What to do: Start to finish, write out the entries exactly, leaving the pictures aside.

Image comparison data:
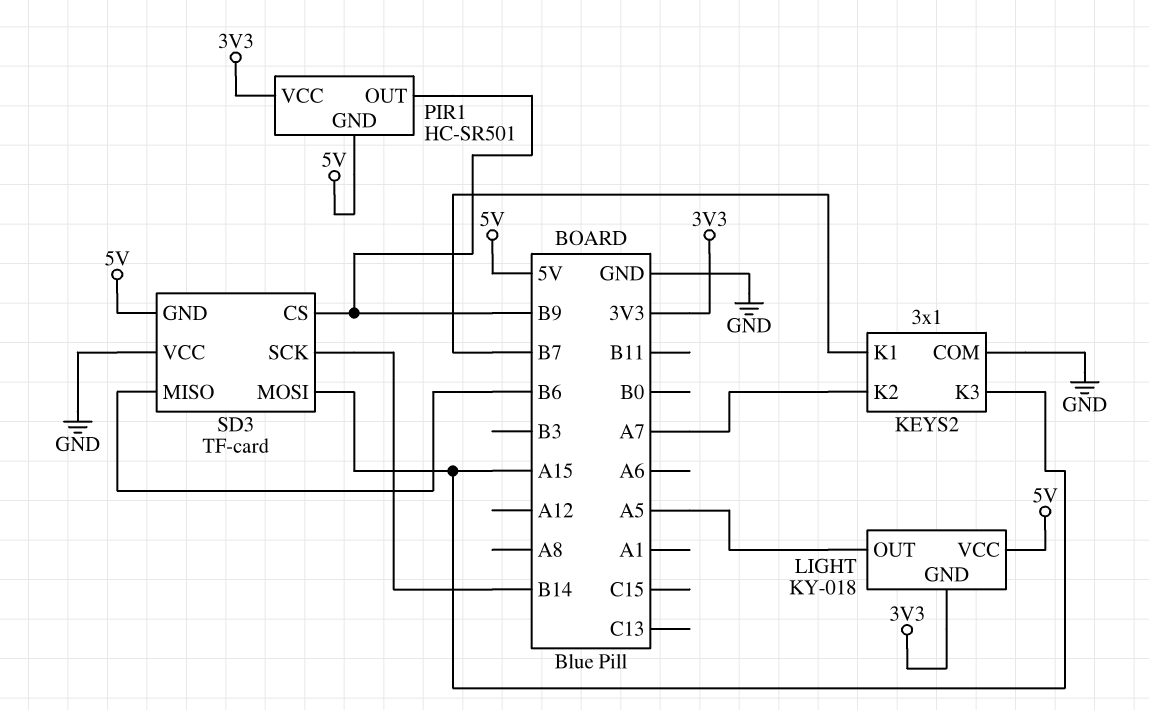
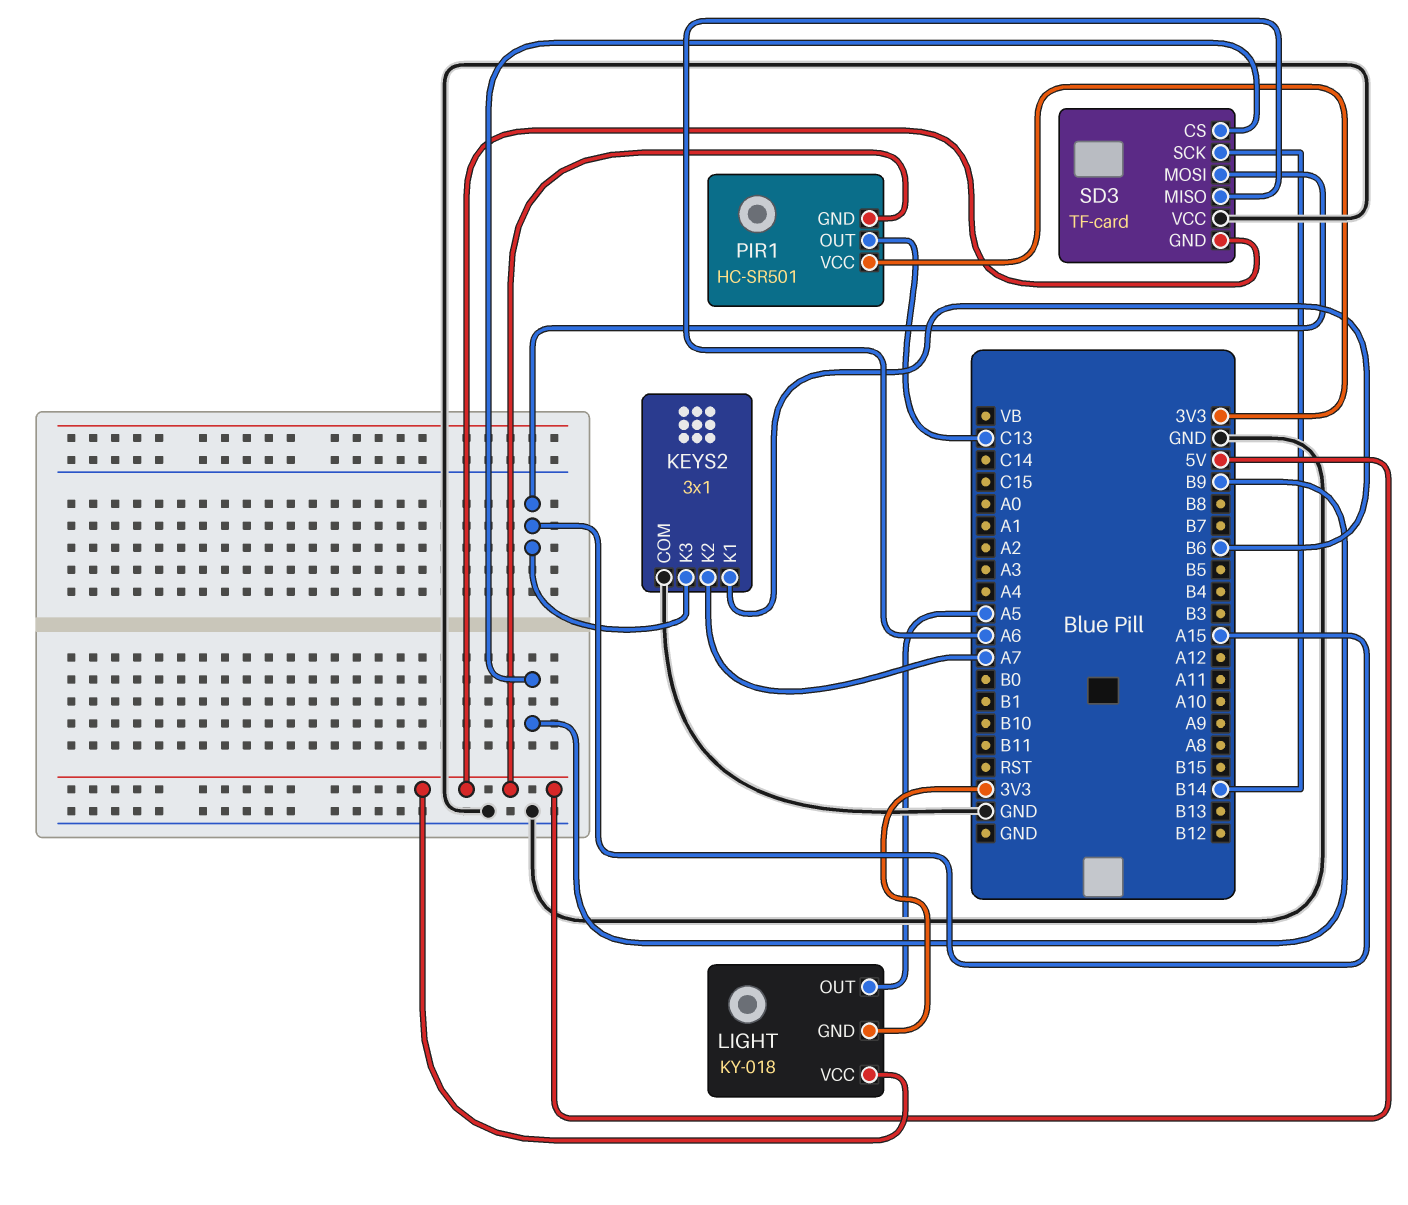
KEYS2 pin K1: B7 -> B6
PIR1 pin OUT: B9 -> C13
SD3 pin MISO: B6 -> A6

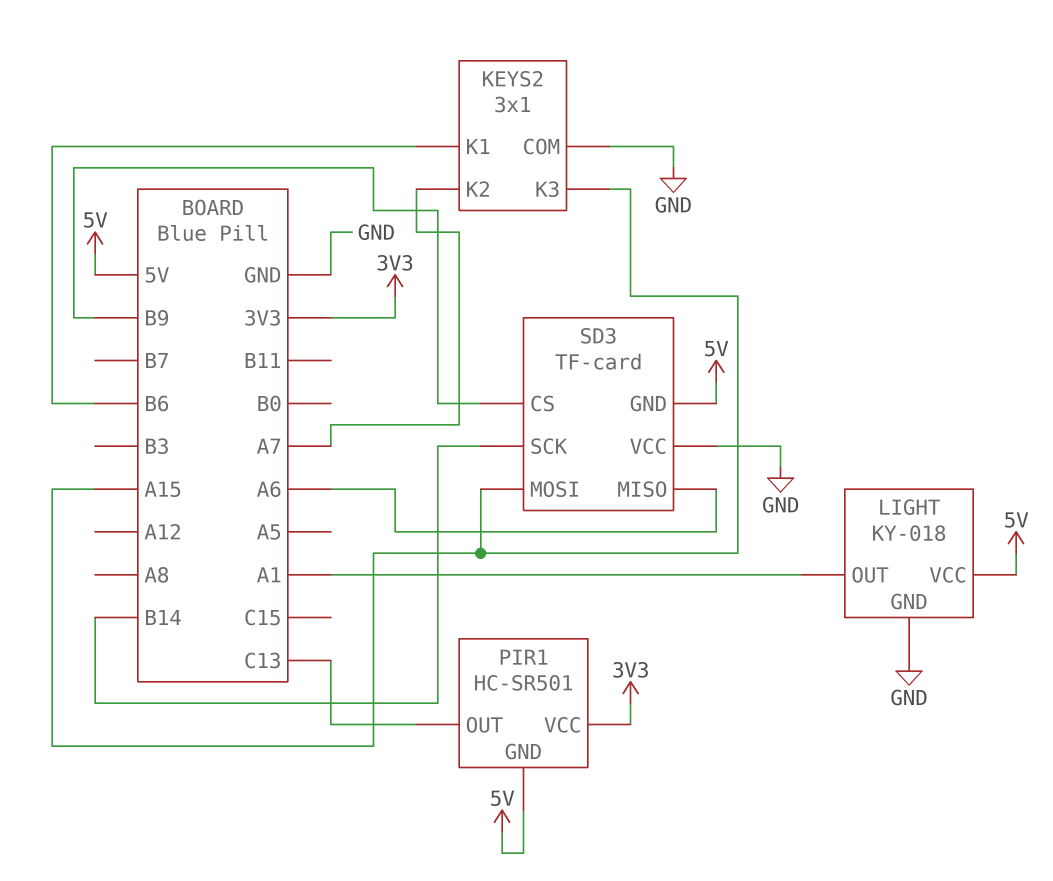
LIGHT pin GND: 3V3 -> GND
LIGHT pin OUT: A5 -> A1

Answer space:
KEYS2 pin K1: B7 -> B6
PIR1 pin OUT: B9 -> C13
SD3 pin MISO: B6 -> A6

LIGHT pin GND: 3V3 -> GND
LIGHT pin OUT: A5 -> A1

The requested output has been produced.